What to do » Once the pictures are set aside, copy everything else in the records exactly.

== The data

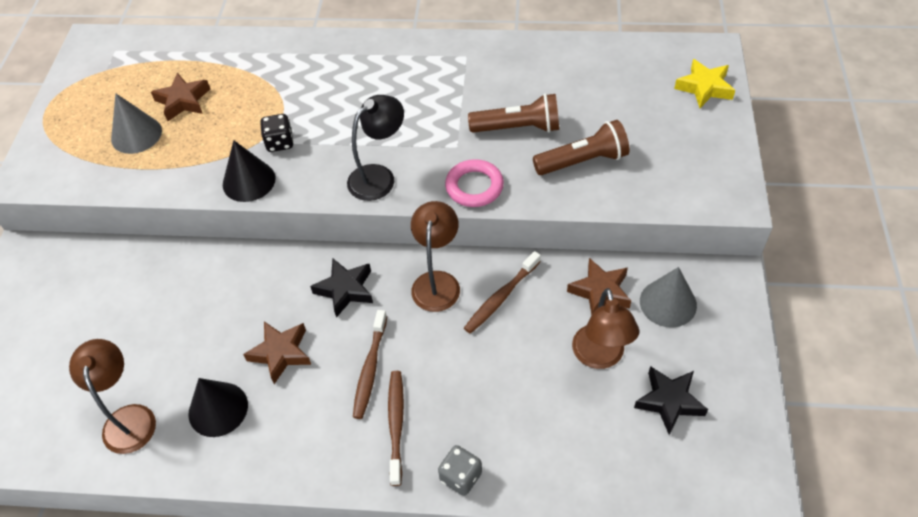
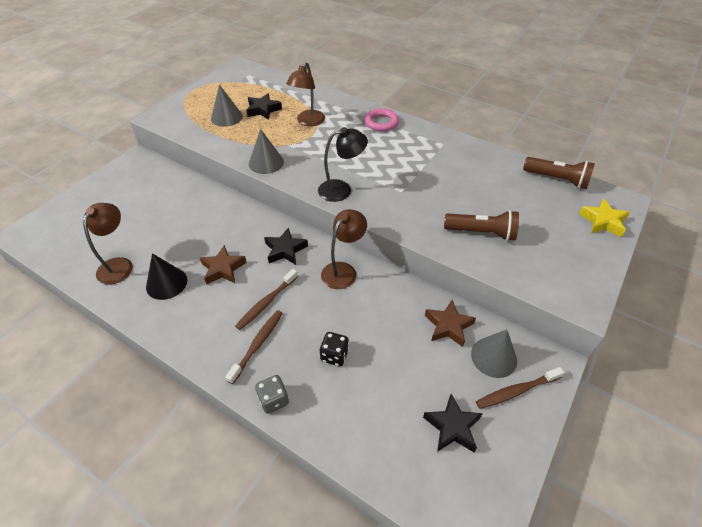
camera: 25 degrees right, 5 degrees down
brown star [151,73,210,121] -> black star [246,93,282,120]
black cone [223,140,275,202] -> grey cone [249,129,284,174]
black dice [260,114,294,152] -> black dice moved to [320,332,349,366]
pink ring [445,159,504,207] -> pink ring moved to [364,108,399,132]
brown toothbrush [464,251,541,334] -> brown toothbrush moved to [476,367,564,409]
brown flashlight [468,93,559,133] -> brown flashlight moved to [523,157,595,189]
brown lamp [572,288,639,369] -> brown lamp moved to [286,63,325,126]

====

Completed exercise »
camera: 25 degrees right, 5 degrees down
brown star [151,73,210,121] -> black star [246,93,282,120]
black cone [223,140,275,202] -> grey cone [249,129,284,174]
black dice [260,114,294,152] -> black dice moved to [320,332,349,366]
pink ring [445,159,504,207] -> pink ring moved to [364,108,399,132]
brown toothbrush [464,251,541,334] -> brown toothbrush moved to [476,367,564,409]
brown flashlight [468,93,559,133] -> brown flashlight moved to [523,157,595,189]
brown lamp [572,288,639,369] -> brown lamp moved to [286,63,325,126]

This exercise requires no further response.